===== Data for processing
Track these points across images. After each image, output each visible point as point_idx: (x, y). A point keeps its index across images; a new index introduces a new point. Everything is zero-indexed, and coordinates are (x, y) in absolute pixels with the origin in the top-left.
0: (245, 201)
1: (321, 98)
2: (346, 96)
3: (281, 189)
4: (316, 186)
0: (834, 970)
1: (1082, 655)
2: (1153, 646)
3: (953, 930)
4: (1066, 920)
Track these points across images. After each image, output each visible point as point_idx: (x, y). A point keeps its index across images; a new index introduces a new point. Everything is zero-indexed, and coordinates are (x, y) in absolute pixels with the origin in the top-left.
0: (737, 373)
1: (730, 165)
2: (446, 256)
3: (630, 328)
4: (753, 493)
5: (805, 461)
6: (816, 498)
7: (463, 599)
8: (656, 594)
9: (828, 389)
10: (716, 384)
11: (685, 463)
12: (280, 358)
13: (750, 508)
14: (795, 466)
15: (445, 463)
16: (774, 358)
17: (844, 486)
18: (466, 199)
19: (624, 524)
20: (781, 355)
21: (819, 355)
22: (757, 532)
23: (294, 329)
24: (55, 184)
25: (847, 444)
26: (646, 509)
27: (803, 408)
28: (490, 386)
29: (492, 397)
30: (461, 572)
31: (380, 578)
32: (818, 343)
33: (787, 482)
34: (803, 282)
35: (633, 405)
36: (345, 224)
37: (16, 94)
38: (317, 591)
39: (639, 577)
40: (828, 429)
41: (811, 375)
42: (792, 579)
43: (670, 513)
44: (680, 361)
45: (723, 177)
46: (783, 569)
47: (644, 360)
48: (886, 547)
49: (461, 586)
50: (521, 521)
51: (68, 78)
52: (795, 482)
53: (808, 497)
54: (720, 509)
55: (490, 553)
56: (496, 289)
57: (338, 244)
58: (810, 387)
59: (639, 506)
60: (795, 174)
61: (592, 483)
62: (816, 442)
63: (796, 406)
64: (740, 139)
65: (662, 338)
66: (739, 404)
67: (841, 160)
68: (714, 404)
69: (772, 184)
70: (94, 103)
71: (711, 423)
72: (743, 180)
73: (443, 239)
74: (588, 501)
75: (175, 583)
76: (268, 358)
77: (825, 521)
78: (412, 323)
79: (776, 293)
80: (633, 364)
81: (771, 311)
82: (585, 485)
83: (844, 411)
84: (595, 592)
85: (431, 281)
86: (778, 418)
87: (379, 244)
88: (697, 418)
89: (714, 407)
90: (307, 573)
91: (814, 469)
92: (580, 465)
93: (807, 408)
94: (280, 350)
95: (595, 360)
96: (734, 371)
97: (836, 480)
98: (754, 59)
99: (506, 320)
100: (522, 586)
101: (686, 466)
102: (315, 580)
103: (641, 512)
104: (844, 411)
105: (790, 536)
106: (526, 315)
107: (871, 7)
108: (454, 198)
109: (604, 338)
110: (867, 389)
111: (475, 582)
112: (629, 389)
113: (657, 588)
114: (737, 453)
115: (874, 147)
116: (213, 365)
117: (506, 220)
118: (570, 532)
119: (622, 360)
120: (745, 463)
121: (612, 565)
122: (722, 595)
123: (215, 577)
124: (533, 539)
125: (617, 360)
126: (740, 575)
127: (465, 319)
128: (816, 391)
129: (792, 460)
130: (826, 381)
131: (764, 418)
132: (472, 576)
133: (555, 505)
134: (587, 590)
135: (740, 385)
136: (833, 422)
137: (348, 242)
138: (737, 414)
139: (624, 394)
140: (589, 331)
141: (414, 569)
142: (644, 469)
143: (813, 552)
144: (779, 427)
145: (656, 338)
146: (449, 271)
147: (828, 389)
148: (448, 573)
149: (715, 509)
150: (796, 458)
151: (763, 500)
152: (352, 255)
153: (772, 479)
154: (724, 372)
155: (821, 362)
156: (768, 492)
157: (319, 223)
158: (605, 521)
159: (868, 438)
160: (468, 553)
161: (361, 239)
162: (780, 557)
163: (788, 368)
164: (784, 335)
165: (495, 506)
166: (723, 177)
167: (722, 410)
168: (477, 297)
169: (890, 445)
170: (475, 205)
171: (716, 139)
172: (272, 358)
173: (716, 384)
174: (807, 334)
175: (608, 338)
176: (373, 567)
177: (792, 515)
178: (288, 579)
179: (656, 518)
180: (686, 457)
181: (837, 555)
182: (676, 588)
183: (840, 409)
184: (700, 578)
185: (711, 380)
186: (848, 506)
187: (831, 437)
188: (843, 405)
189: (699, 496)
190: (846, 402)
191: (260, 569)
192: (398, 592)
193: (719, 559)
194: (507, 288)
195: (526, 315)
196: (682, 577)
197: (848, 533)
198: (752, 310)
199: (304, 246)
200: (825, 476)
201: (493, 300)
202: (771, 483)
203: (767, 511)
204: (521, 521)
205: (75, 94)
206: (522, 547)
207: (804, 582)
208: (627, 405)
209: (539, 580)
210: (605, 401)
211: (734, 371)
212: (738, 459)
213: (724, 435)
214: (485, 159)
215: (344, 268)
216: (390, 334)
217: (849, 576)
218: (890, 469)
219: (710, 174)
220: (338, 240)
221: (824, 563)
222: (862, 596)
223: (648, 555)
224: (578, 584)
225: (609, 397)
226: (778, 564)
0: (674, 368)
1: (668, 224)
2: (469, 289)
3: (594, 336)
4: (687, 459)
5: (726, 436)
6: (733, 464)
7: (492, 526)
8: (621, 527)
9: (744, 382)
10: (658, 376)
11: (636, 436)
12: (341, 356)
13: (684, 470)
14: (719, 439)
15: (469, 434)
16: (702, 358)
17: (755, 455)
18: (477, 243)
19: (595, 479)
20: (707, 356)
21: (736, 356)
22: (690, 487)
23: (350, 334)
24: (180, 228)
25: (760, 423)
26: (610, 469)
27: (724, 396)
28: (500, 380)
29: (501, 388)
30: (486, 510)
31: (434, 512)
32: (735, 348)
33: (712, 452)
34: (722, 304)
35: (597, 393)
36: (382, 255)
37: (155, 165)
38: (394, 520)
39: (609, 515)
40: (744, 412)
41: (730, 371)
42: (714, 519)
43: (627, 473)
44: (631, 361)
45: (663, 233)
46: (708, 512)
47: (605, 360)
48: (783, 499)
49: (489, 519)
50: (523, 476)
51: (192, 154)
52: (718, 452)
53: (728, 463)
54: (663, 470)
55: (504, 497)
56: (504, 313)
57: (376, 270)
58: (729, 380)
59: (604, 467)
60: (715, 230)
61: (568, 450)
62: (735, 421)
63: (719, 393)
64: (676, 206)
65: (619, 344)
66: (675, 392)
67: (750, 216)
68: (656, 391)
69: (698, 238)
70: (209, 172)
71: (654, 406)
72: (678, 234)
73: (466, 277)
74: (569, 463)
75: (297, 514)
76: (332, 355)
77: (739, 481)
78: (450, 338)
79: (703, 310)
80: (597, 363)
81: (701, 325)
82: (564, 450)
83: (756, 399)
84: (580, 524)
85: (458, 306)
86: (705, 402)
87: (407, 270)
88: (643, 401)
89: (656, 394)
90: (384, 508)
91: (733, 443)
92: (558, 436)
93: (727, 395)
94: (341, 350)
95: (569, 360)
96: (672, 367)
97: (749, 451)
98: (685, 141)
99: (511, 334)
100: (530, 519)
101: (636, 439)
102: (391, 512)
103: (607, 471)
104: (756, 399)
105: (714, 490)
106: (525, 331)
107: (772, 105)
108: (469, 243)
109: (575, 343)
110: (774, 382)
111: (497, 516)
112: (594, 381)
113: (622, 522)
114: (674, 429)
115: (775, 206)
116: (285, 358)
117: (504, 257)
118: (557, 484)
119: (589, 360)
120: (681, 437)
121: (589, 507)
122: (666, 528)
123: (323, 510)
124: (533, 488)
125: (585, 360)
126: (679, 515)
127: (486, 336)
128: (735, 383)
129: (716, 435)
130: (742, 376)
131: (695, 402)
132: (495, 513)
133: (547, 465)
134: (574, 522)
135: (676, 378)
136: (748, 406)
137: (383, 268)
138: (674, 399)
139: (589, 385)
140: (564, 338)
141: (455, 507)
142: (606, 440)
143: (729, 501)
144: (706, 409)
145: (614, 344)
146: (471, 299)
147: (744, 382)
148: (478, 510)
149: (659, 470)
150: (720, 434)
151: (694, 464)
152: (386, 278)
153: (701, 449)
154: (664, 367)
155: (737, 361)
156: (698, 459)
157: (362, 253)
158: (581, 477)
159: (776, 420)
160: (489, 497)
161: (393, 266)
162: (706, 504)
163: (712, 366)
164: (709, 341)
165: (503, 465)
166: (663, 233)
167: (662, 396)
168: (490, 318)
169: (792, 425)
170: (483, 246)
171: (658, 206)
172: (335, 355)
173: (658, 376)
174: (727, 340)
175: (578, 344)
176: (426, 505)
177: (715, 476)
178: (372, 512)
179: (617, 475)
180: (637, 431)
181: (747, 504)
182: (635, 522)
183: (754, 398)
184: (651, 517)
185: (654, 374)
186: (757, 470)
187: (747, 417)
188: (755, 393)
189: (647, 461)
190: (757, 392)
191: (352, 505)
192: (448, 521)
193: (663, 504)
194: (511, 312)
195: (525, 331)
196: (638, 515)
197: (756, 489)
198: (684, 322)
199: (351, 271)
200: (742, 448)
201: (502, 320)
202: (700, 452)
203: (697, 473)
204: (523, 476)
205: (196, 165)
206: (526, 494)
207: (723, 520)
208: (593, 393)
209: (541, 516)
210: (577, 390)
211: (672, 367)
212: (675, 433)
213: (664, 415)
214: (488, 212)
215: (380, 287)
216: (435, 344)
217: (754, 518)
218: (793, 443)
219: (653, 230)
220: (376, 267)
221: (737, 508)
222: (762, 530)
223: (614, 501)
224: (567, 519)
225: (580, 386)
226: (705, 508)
==========
Can you transcribe the records word for word, from their very start through the line containing "4: (1066, 920)", with that line included?

Track these points across images. After each image, output each visible point as point_idx: (x, y). A point keeps its index across images; a new index introduces a new point. Everything is zero-indexed, and coordinates are (x, y) in absolute pixels with the origin in the top-left.
0: (245, 201)
1: (321, 98)
2: (346, 96)
3: (281, 189)
4: (316, 186)
0: (834, 970)
1: (1082, 655)
2: (1153, 646)
3: (953, 930)
4: (1066, 920)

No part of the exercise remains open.